Stored items from a collection:
------------------------
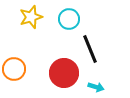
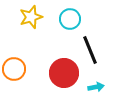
cyan circle: moved 1 px right
black line: moved 1 px down
cyan arrow: rotated 28 degrees counterclockwise
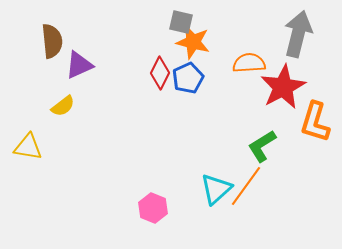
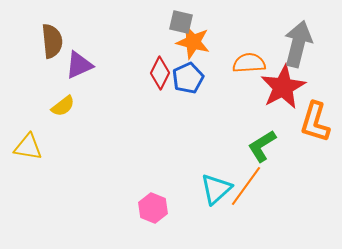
gray arrow: moved 10 px down
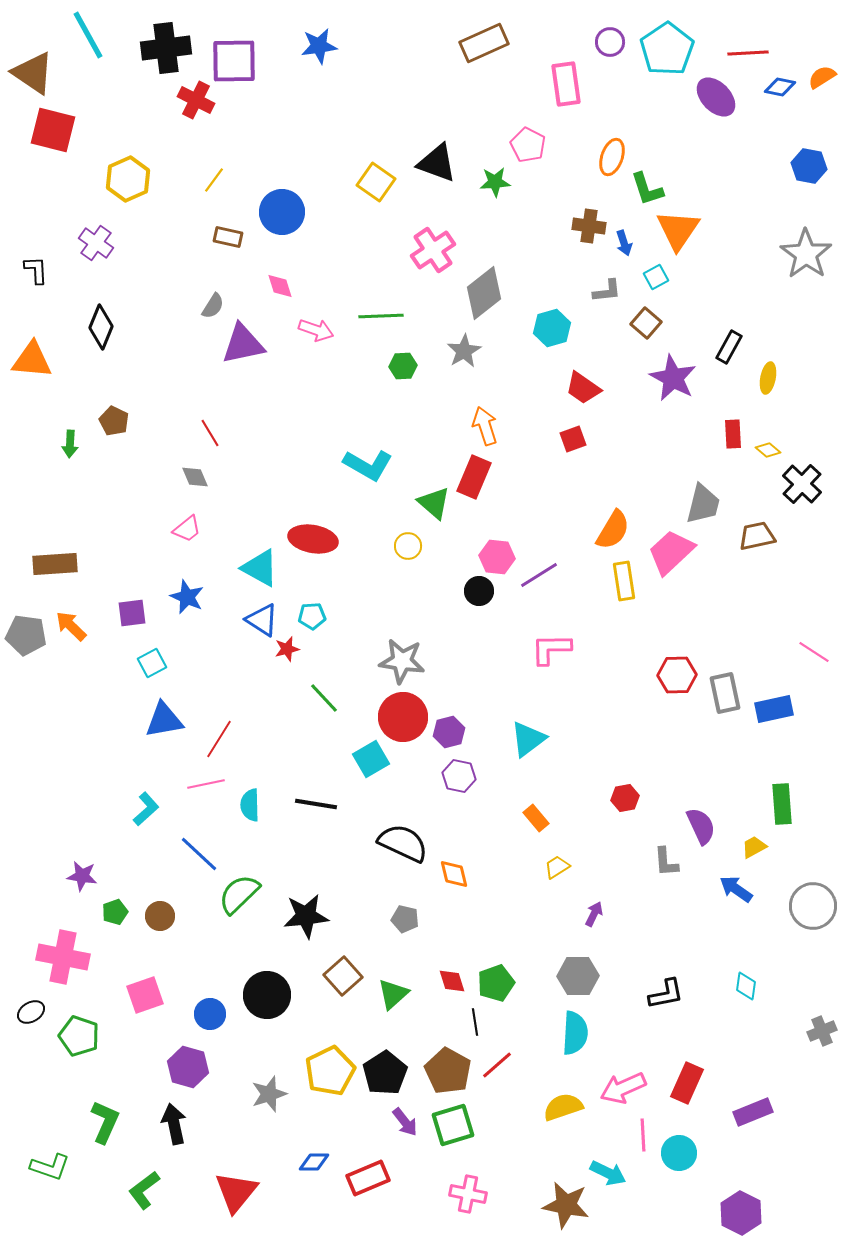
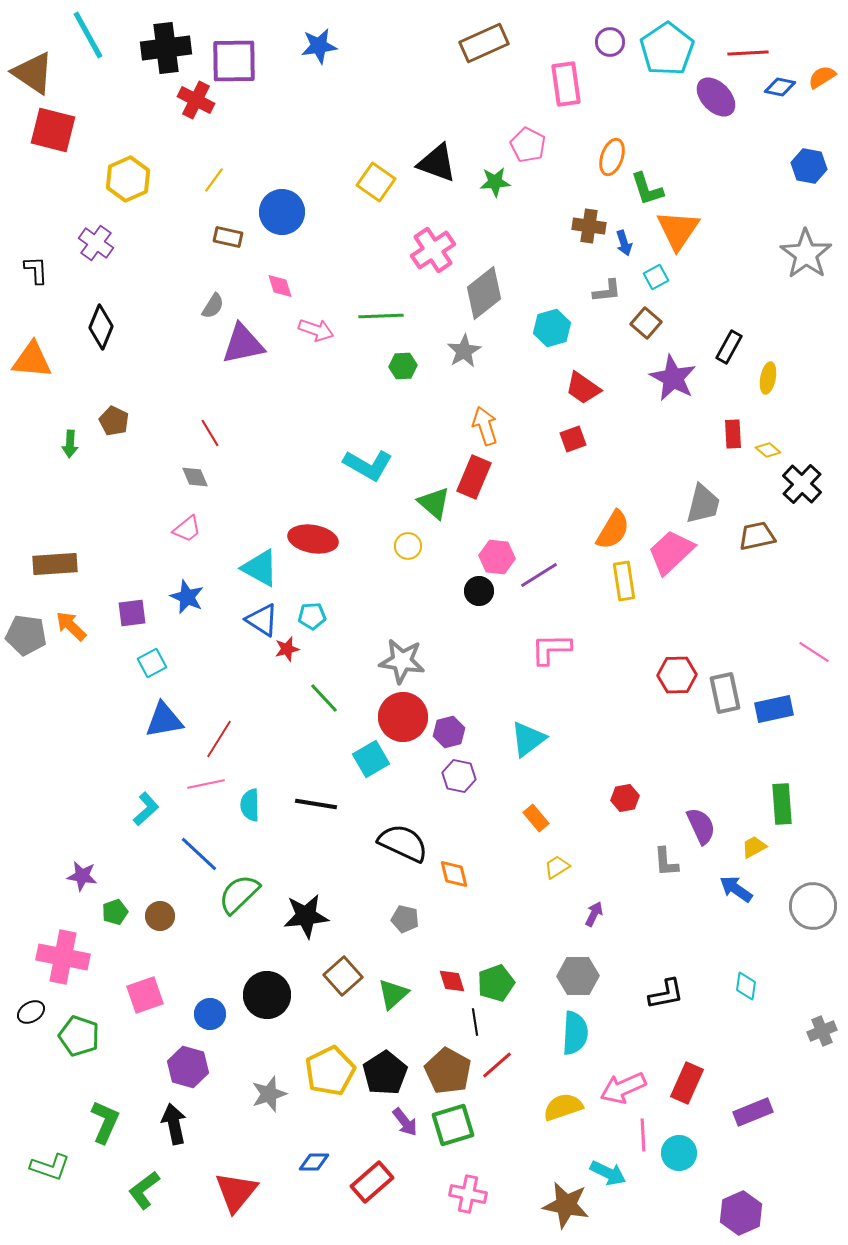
red rectangle at (368, 1178): moved 4 px right, 4 px down; rotated 18 degrees counterclockwise
purple hexagon at (741, 1213): rotated 9 degrees clockwise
------------------------
Exercise aim: The records above are to be retyped exactly, with every picture left out.

Solution for this task:
cyan circle: moved 1 px right
black line: moved 1 px down
cyan arrow: rotated 28 degrees counterclockwise
gray arrow: moved 10 px down
red rectangle at (368, 1178): moved 4 px right, 4 px down; rotated 18 degrees counterclockwise
purple hexagon at (741, 1213): rotated 9 degrees clockwise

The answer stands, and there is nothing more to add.